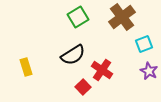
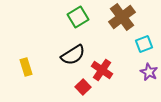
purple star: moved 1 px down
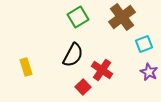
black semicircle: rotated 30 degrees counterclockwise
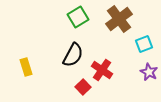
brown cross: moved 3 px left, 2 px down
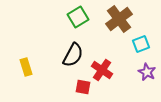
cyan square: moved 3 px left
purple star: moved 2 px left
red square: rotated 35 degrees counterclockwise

━━━━━━━━━━

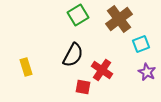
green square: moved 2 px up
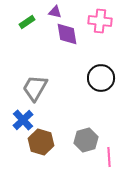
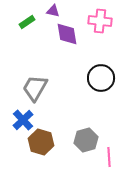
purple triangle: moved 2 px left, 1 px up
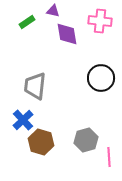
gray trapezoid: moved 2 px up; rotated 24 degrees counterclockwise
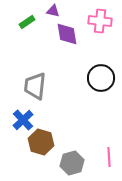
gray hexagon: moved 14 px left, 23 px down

━━━━━━━━━━

Print the part of the entries that opens with the line containing "black semicircle: rotated" and closes with the line containing "brown cross: moved 3 px left, 2 px down", both of those lines included, and leave out the pictures.

black semicircle: rotated 30 degrees counterclockwise
brown cross: moved 3 px left, 2 px down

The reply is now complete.